GIVEN DATA:
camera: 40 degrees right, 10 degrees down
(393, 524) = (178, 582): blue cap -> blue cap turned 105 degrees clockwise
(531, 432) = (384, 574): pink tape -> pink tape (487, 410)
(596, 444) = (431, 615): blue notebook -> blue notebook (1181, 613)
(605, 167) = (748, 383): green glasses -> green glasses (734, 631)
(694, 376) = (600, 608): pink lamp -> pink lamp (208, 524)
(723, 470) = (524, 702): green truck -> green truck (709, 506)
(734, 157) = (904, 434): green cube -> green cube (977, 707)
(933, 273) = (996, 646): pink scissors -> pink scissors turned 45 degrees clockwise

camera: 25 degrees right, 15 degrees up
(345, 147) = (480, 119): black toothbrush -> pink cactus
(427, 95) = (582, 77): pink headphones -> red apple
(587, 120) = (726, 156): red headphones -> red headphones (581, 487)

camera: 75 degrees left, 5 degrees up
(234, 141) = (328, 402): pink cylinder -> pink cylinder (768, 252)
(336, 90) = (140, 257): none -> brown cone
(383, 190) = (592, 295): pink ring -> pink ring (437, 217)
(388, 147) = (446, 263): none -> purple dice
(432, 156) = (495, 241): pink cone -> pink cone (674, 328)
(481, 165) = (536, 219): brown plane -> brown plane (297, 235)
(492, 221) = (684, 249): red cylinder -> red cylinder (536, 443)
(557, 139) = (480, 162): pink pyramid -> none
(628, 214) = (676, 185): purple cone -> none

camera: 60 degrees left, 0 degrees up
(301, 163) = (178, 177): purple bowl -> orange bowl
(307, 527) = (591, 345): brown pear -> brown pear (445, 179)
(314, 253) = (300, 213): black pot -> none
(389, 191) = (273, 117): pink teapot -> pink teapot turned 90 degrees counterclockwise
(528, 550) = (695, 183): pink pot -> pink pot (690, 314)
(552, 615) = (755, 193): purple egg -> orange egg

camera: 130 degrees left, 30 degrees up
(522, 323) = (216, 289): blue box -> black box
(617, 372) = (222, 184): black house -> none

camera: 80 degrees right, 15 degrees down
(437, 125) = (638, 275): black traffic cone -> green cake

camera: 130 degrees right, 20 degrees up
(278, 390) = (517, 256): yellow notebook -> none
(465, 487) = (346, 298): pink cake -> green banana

REQUIREMENT: Would you copy, unchanged, the stretch of the records above that begins at the line containing "(427, 95) = (582, 77): pink" and ends at the line containing "(492, 221) = (684, 249): red", and only that?

ANSWER TO THIS TASK:
(427, 95) = (582, 77): pink headphones -> red apple
(587, 120) = (726, 156): red headphones -> red headphones (581, 487)

camera: 75 degrees left, 5 degrees up
(234, 141) = (328, 402): pink cylinder -> pink cylinder (768, 252)
(336, 90) = (140, 257): none -> brown cone
(383, 190) = (592, 295): pink ring -> pink ring (437, 217)
(388, 147) = (446, 263): none -> purple dice
(432, 156) = (495, 241): pink cone -> pink cone (674, 328)
(481, 165) = (536, 219): brown plane -> brown plane (297, 235)
(492, 221) = (684, 249): red cylinder -> red cylinder (536, 443)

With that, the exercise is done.